Aim of the exercise :: Search the records that follow and extract every line containing the string "diode".

Records ::
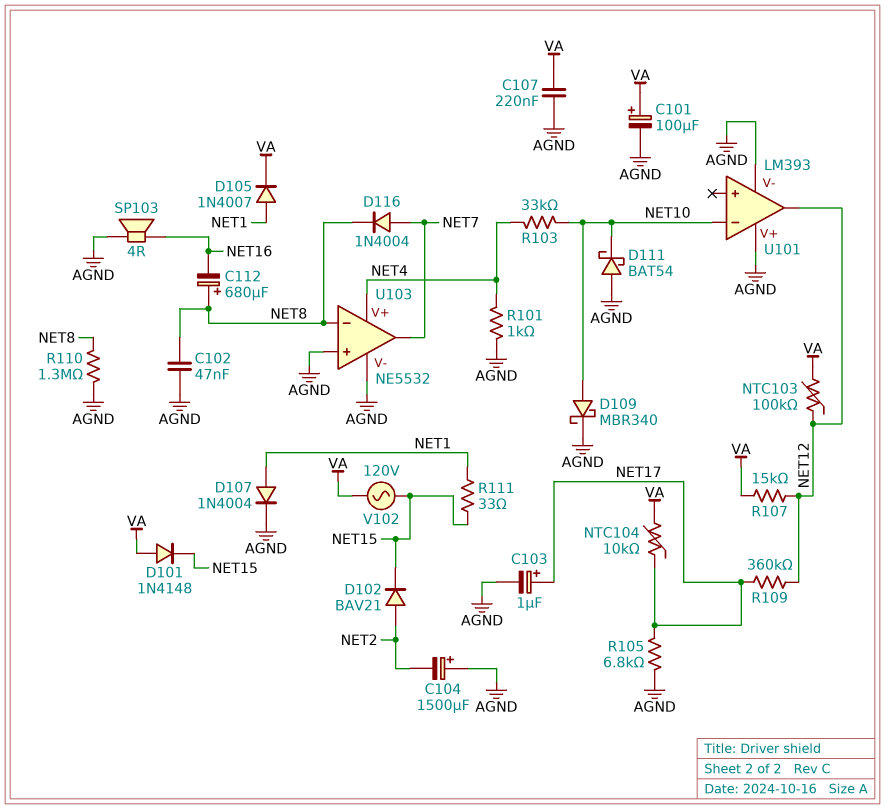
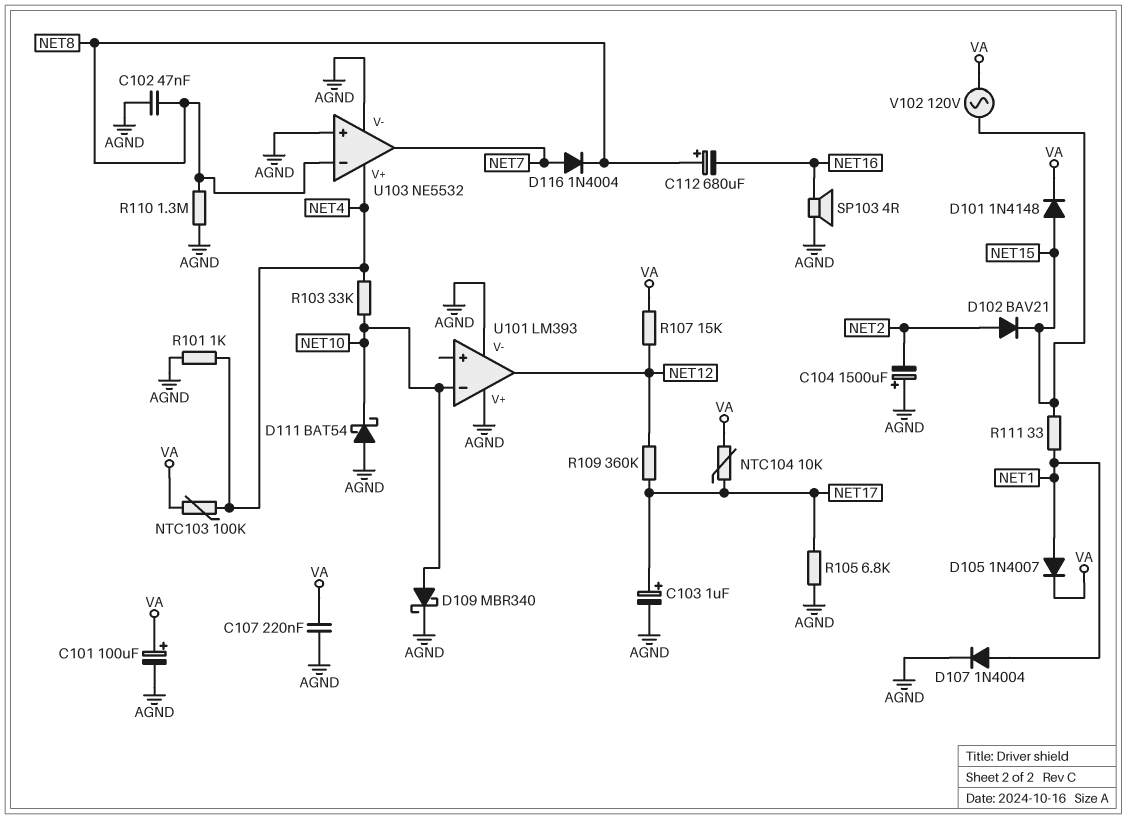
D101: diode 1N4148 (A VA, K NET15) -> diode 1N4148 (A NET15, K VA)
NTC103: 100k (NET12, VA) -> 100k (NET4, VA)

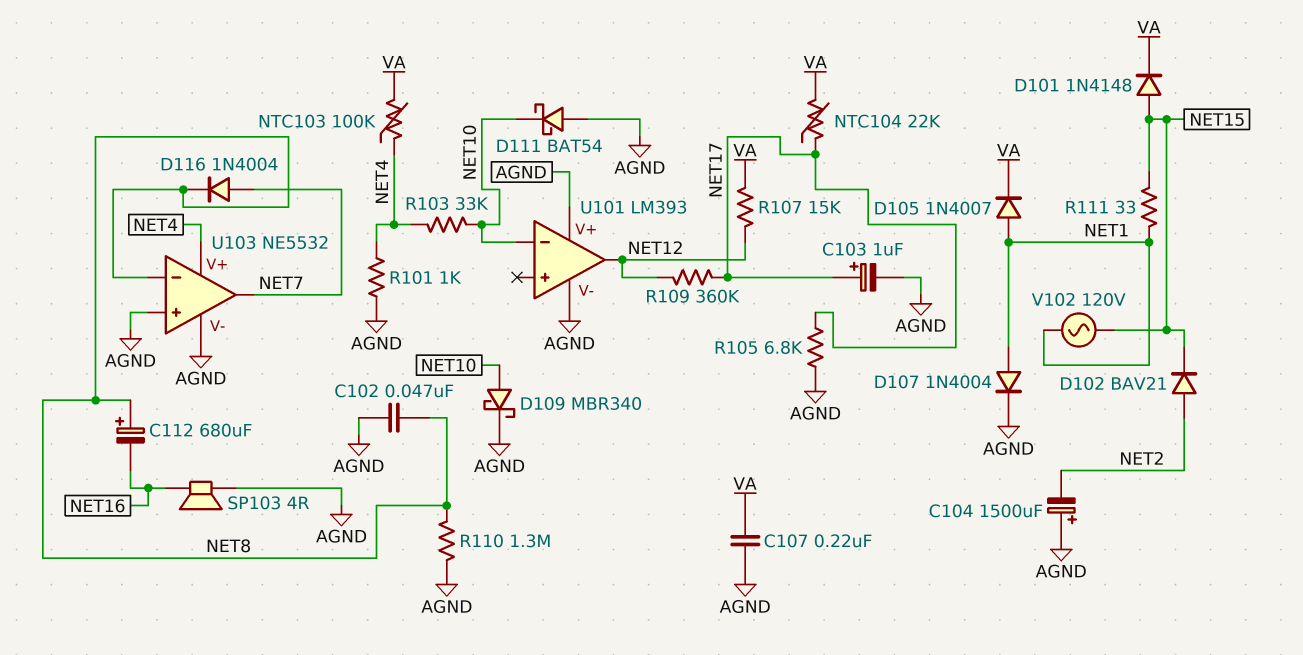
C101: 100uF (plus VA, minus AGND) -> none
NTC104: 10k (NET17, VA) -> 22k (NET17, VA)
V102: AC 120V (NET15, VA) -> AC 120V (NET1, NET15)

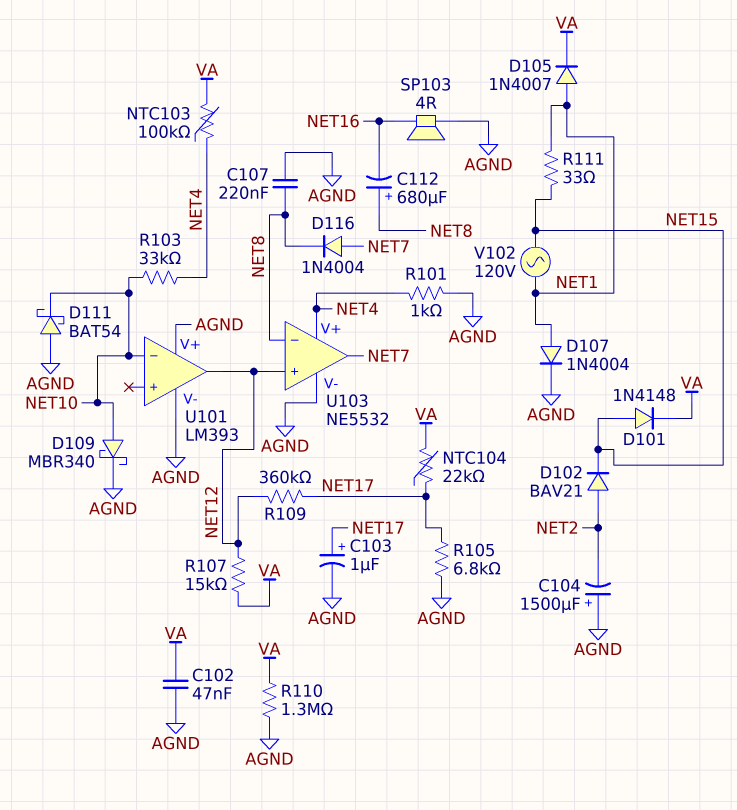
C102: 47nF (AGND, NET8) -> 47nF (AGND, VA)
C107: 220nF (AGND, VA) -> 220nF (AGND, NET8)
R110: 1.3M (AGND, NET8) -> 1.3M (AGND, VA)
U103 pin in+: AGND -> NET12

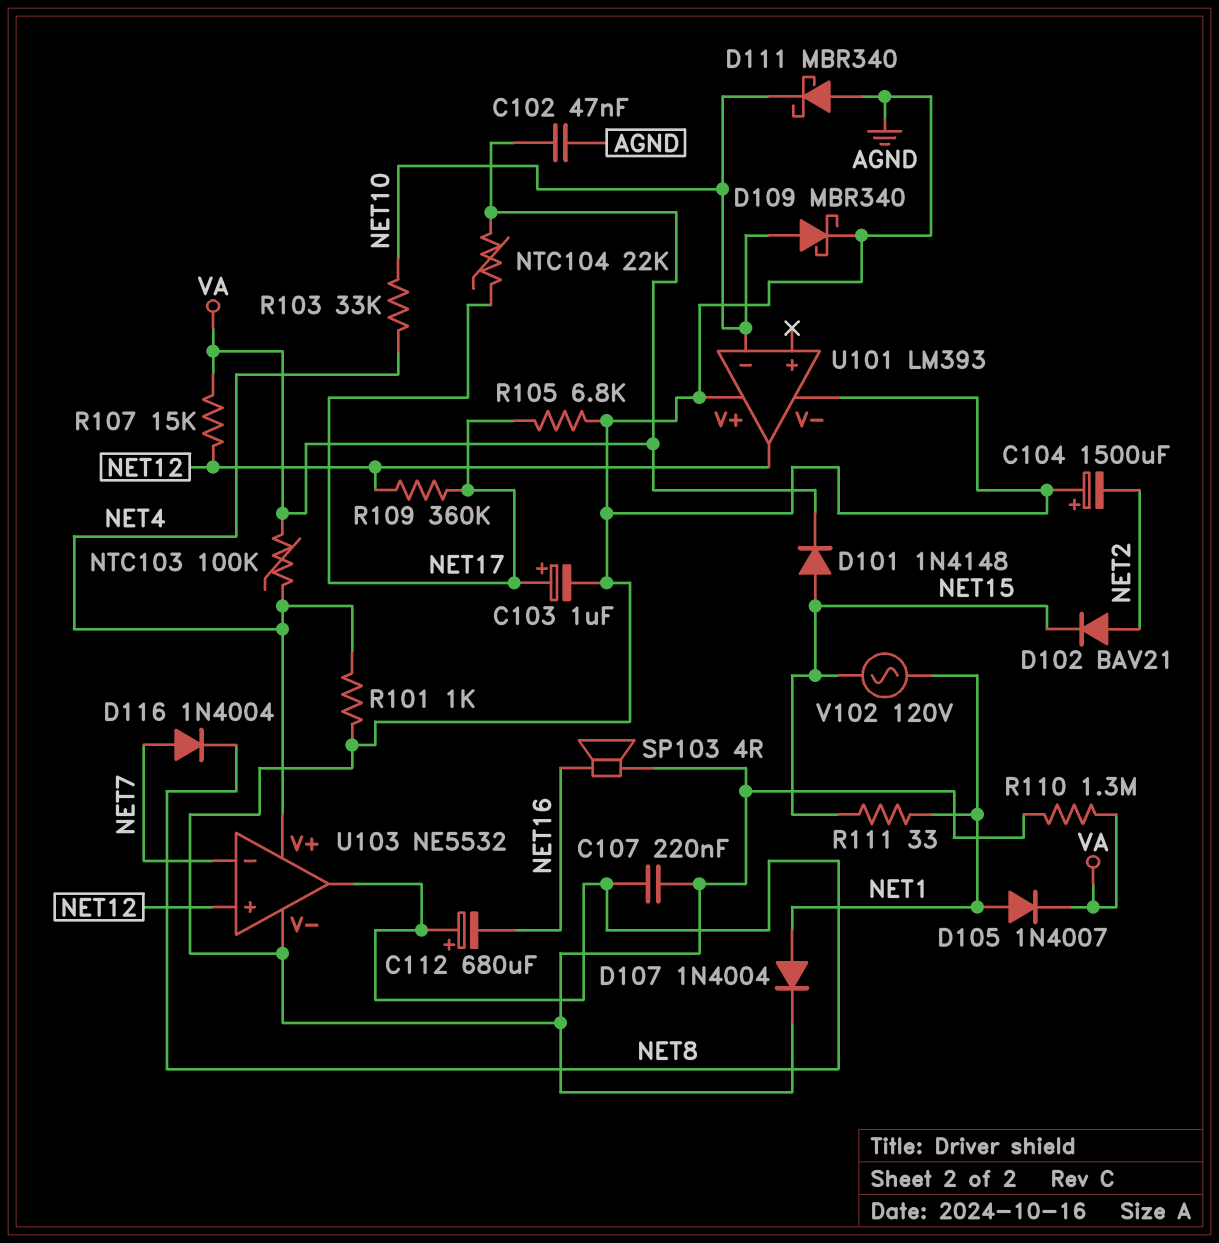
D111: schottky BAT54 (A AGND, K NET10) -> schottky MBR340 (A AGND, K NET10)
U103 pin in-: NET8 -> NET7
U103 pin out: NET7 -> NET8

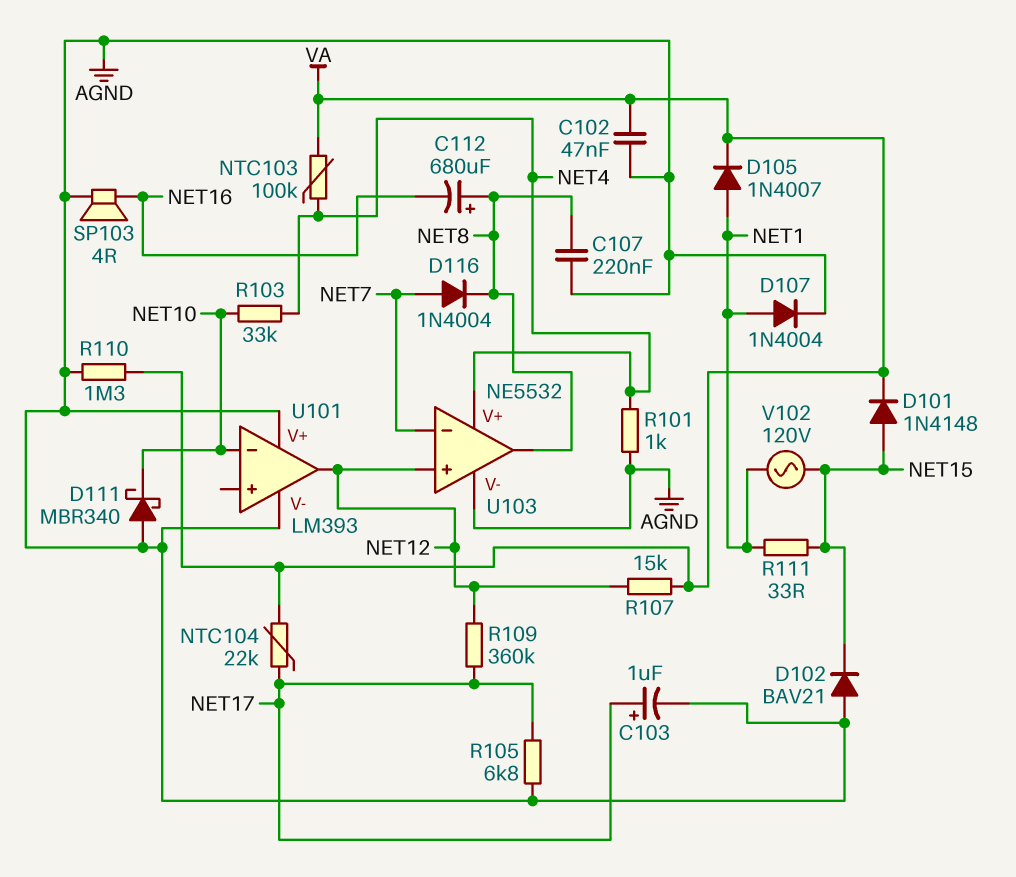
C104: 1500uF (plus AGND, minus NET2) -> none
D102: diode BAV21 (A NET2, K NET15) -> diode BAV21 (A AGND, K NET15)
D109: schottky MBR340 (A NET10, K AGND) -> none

==

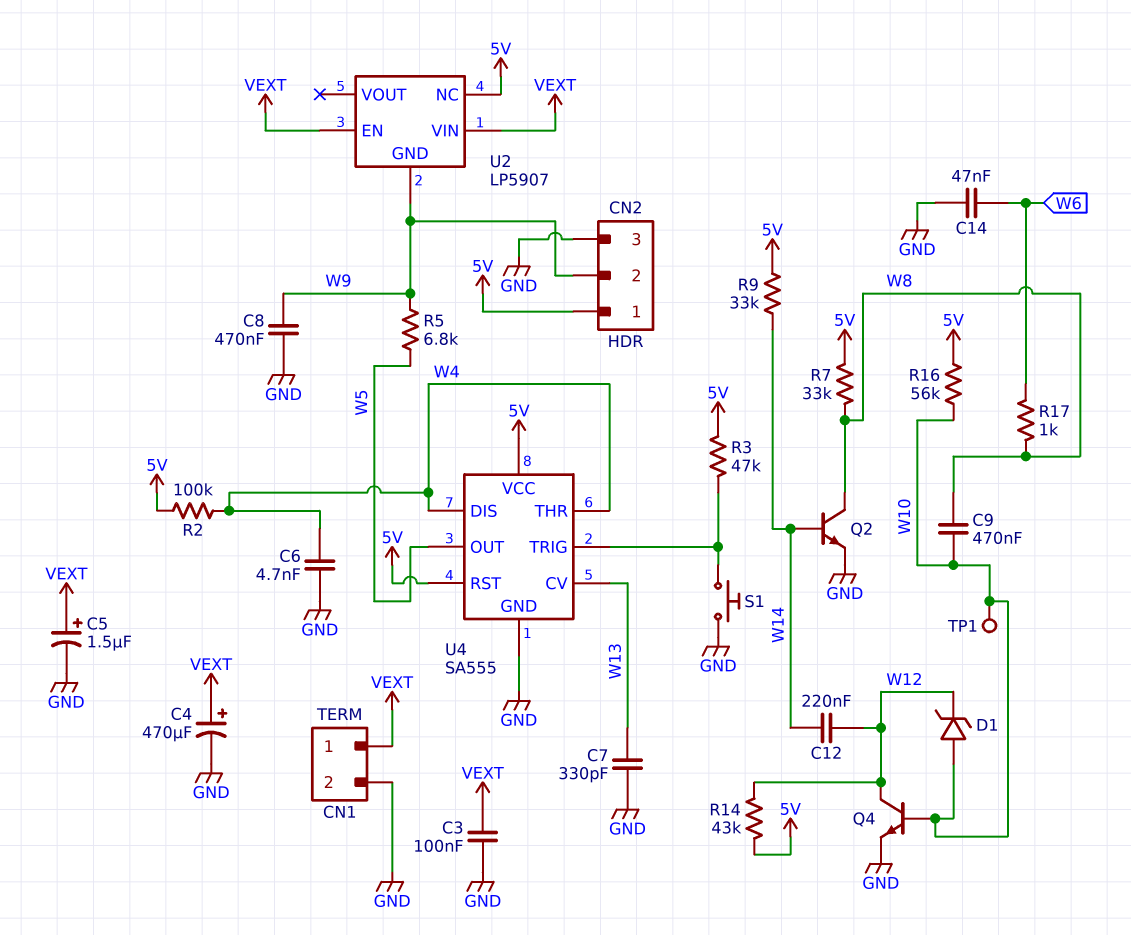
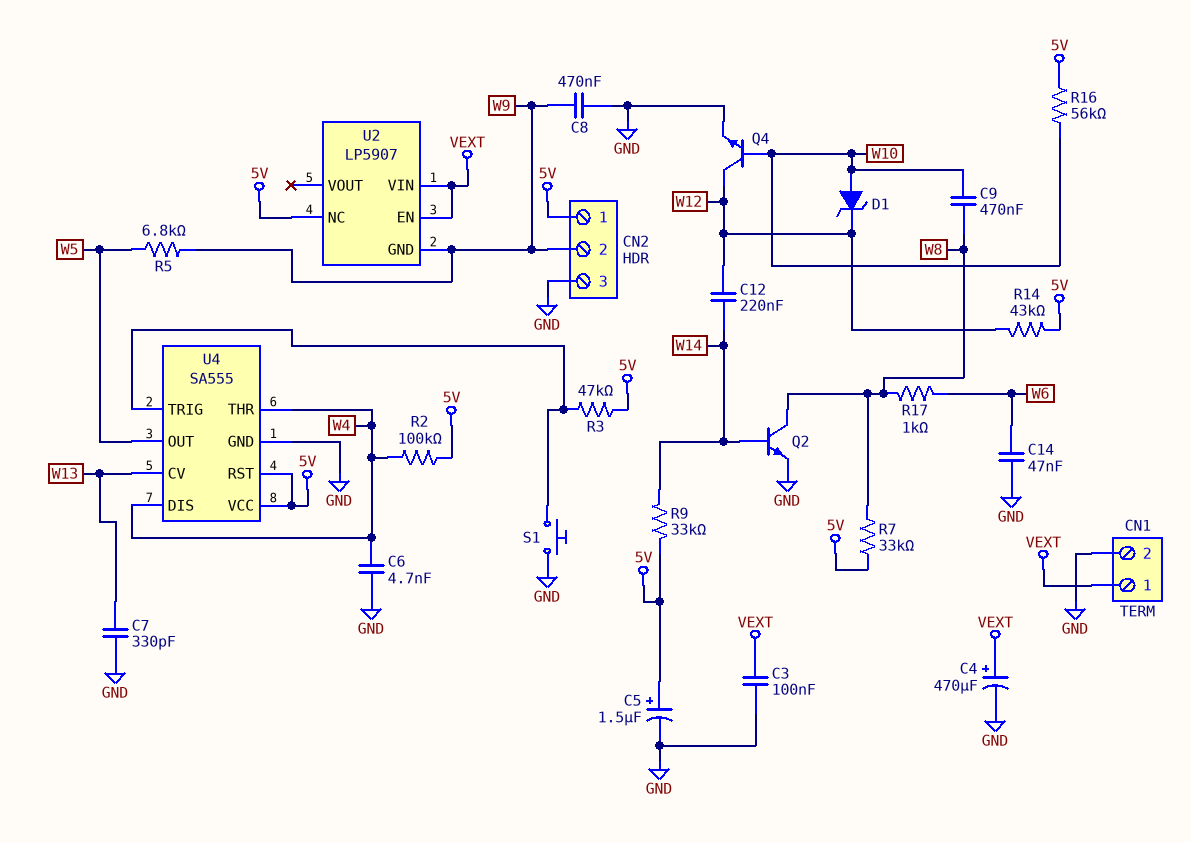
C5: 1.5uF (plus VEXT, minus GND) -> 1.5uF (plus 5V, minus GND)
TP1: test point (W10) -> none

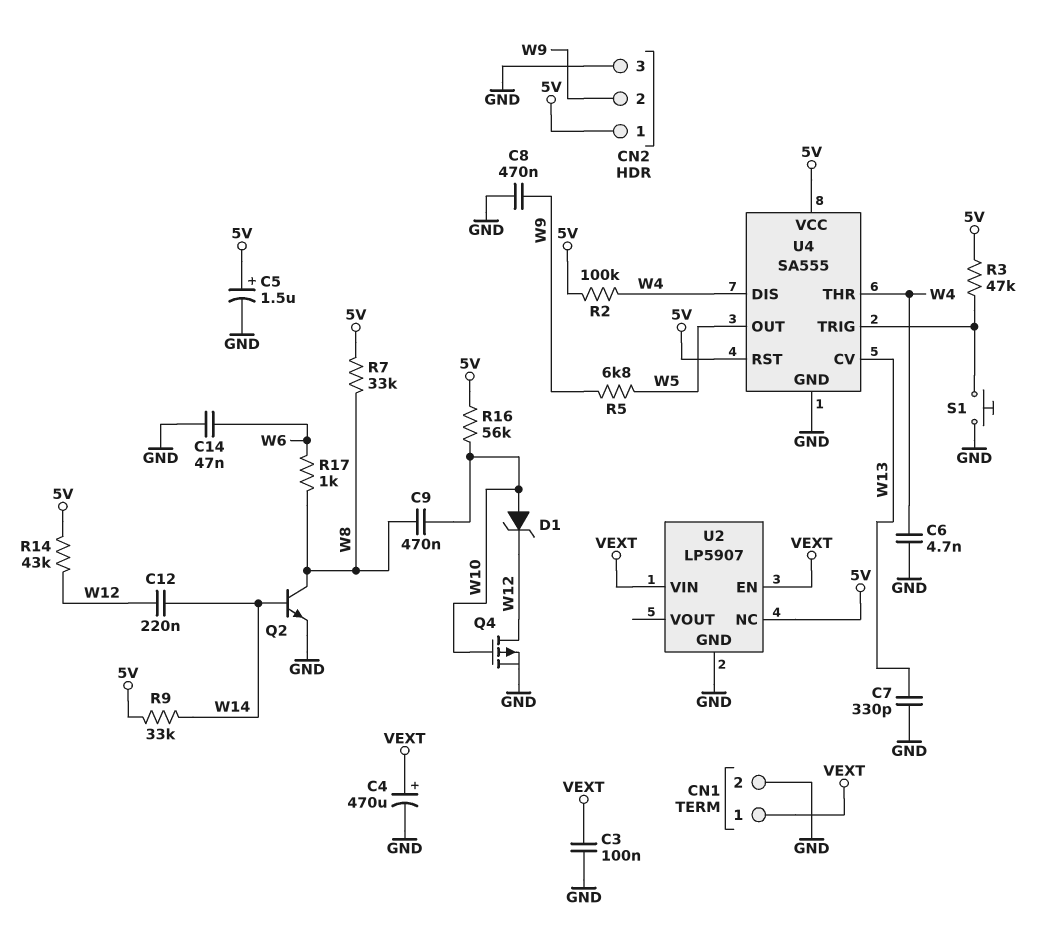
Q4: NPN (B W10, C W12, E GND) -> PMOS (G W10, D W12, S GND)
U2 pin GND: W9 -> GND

Your response ::
D101: diode 1N4148 (A VA, K NET15) -> diode 1N4148 (A NET15, K VA)
D102: diode BAV21 (A NET2, K NET15) -> diode BAV21 (A AGND, K NET15)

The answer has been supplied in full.